====== DATA FOR THIS EXERCISE ======
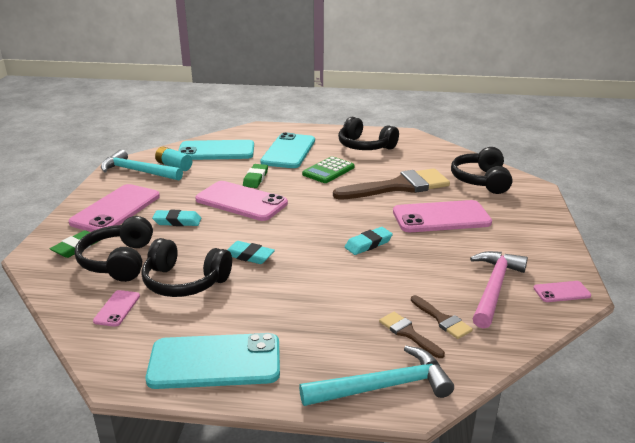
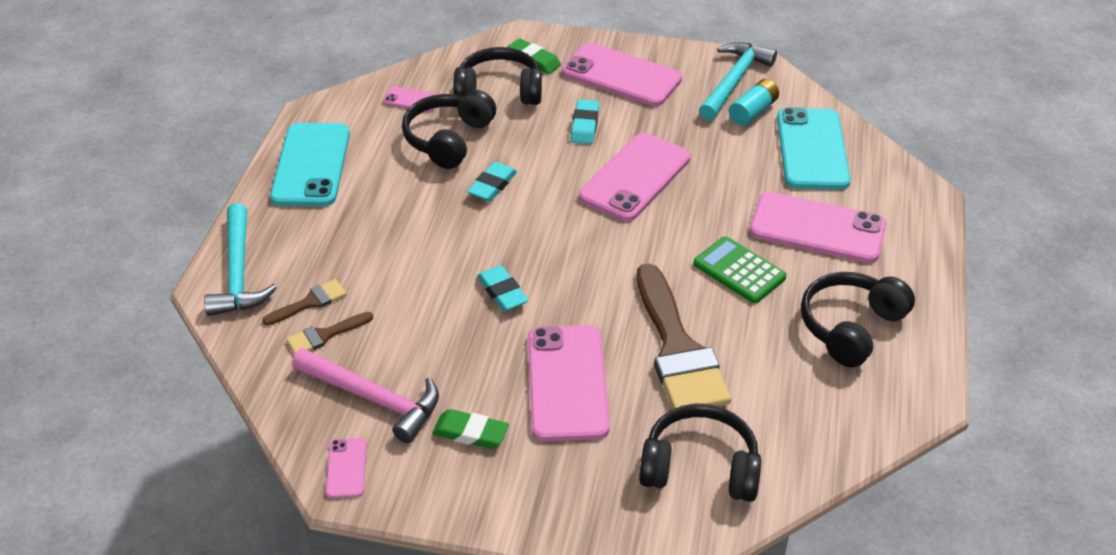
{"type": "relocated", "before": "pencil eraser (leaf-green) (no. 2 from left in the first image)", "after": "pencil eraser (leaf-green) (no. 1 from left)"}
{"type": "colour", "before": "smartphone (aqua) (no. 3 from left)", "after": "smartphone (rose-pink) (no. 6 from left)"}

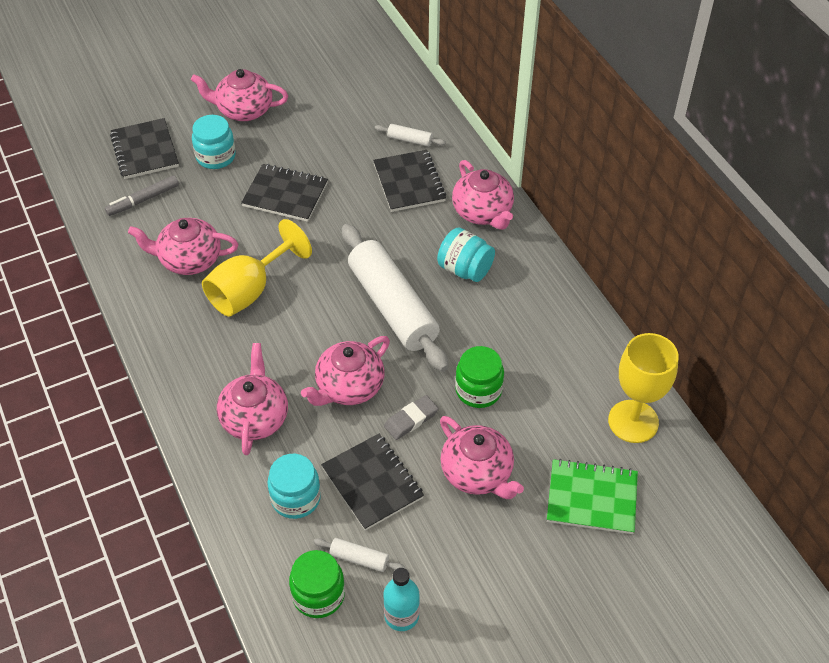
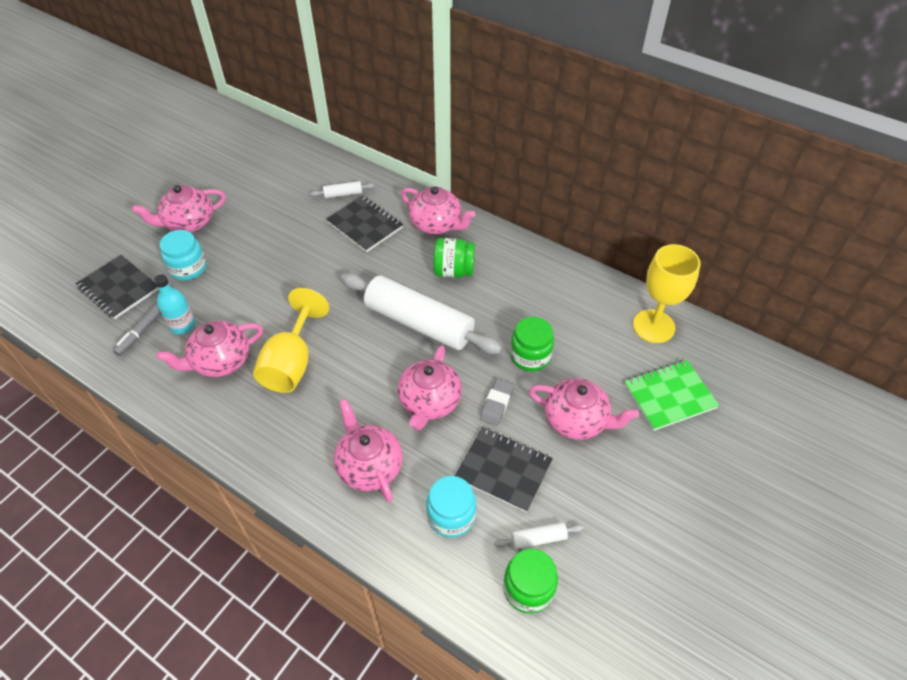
{"type": "relocated", "before": "bottle (aqua)"}
{"type": "colour", "before": "jar (aqua) (no. 3 from left)", "after": "jar (leaf-green) (no. 1 from left)"}
{"type": "missing", "before": "notepad (black) (no. 2 from left)"}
======
_WORK ORDER_. Leaving out the pictures, repeat all of the entries exactly.

_SOLUTION TO THE EXERCISE_.
{"type": "relocated", "before": "pencil eraser (leaf-green) (no. 2 from left in the first image)", "after": "pencil eraser (leaf-green) (no. 1 from left)"}
{"type": "colour", "before": "smartphone (aqua) (no. 3 from left)", "after": "smartphone (rose-pink) (no. 6 from left)"}

{"type": "relocated", "before": "bottle (aqua)"}
{"type": "colour", "before": "jar (aqua) (no. 3 from left)", "after": "jar (leaf-green) (no. 1 from left)"}
{"type": "missing", "before": "notepad (black) (no. 2 from left)"}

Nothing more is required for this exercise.